### Records for processing
----

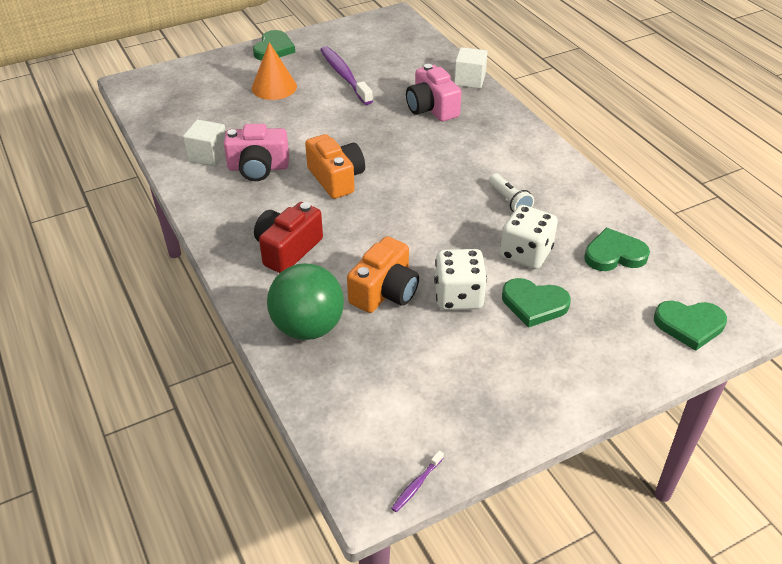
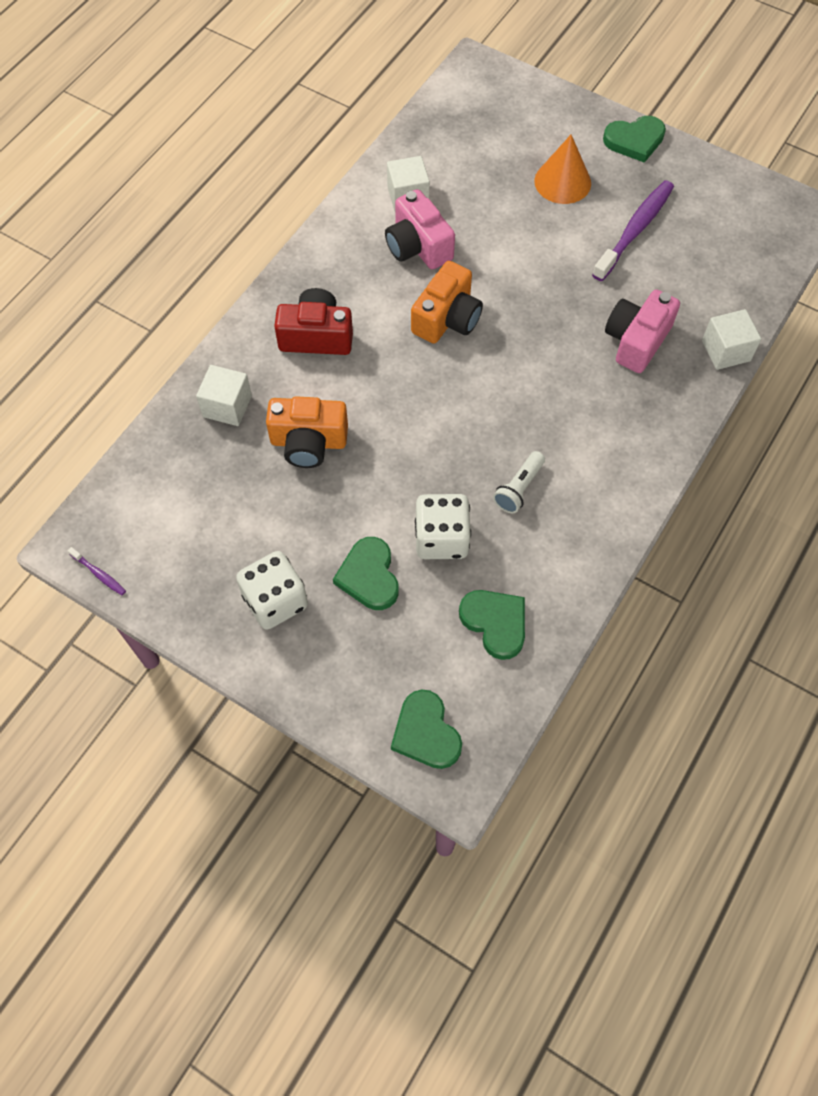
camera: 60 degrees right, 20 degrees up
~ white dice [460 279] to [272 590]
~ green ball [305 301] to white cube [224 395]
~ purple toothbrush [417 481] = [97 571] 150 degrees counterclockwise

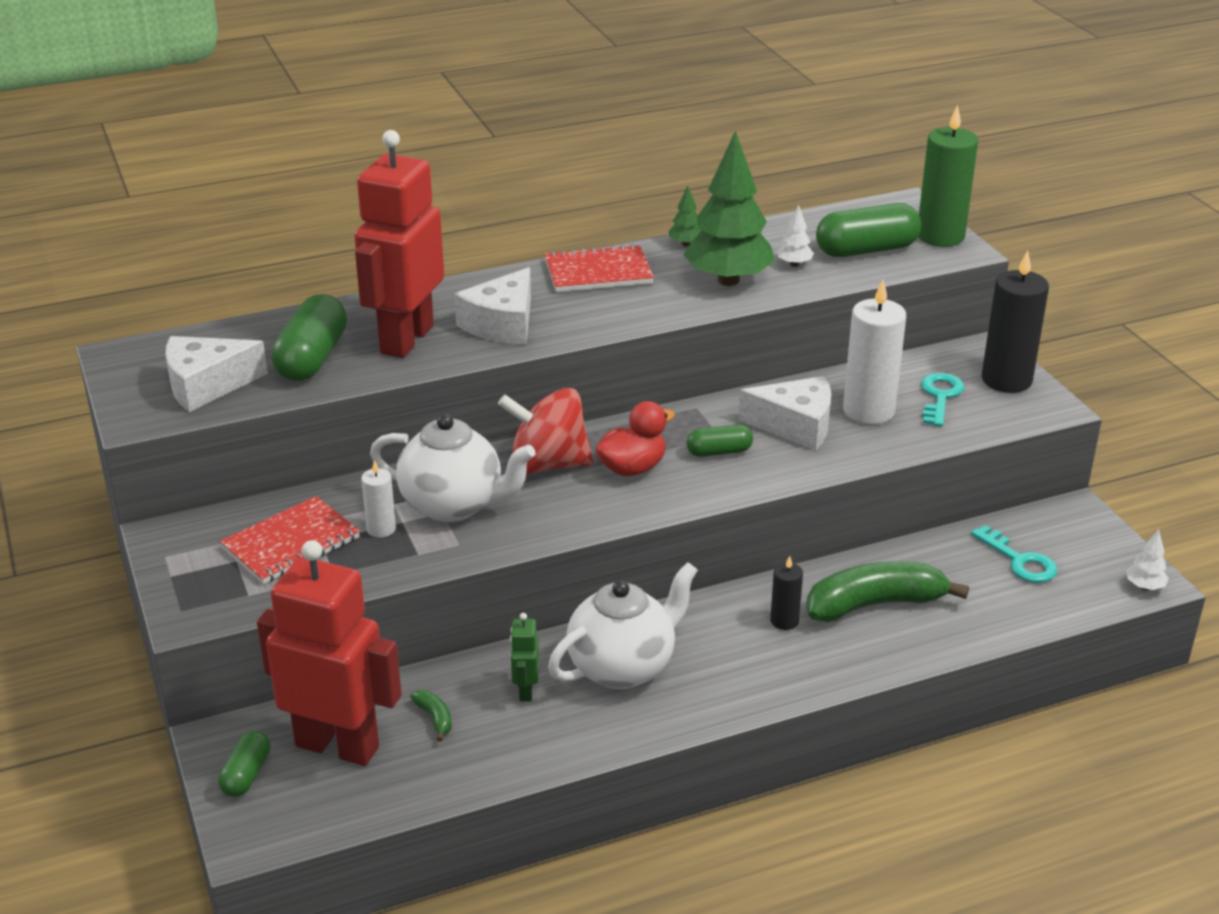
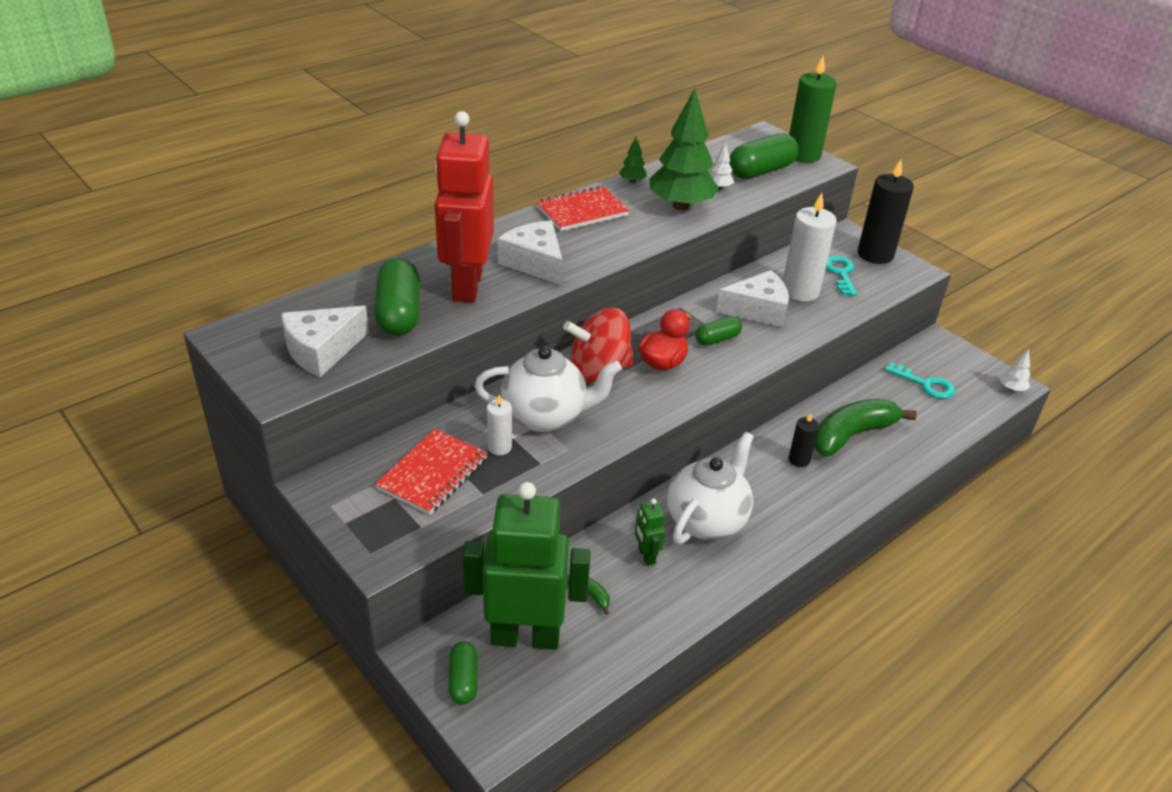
camera: 20 degrees left, 5 degrees up
~ white cheese [492 305] = [530 252] 135 degrees clockwise
~ red robot [329 653] to green robot [527 566]

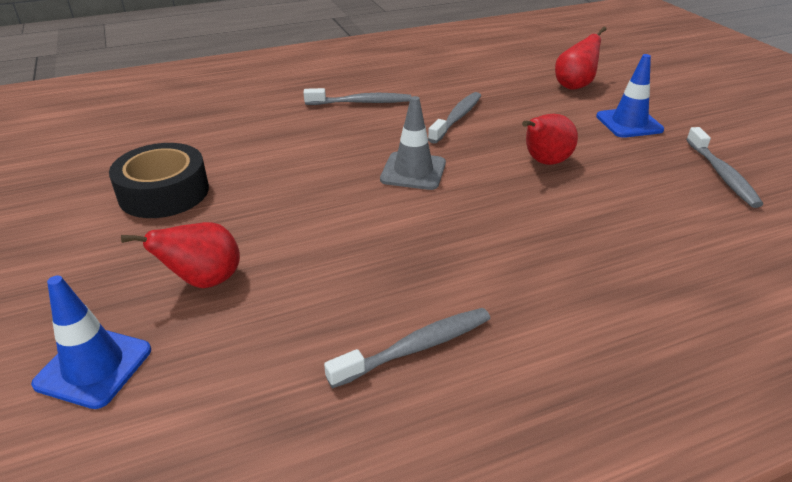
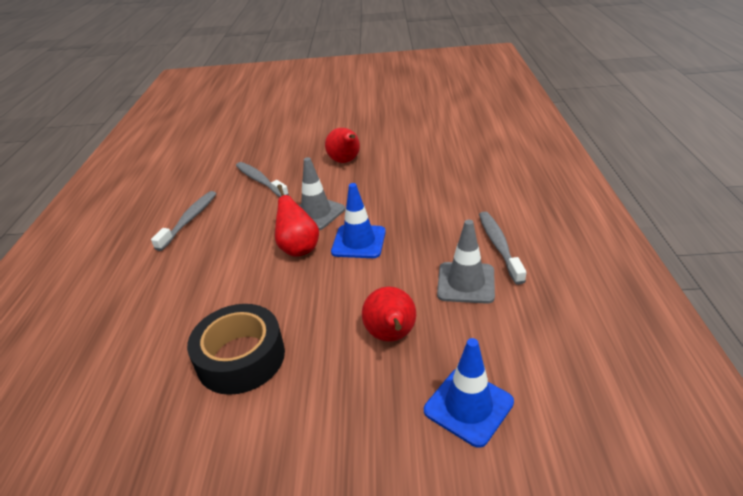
camera: 65 degrees left, 0 degrees up
~ red pear [581 58] to [297 220]
~ blue traffic cone [630 96] to [358 220]
- grey toothbrush [724 167]
+ grey traffic cone [466 262]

----

For this exercise, please output exactly the lines above starting at the line with "to [272 590]" and ending at the line with "cube [224 395]", ends included.

### Reply to the task
~ white dice [460 279] to [272 590]
~ green ball [305 301] to white cube [224 395]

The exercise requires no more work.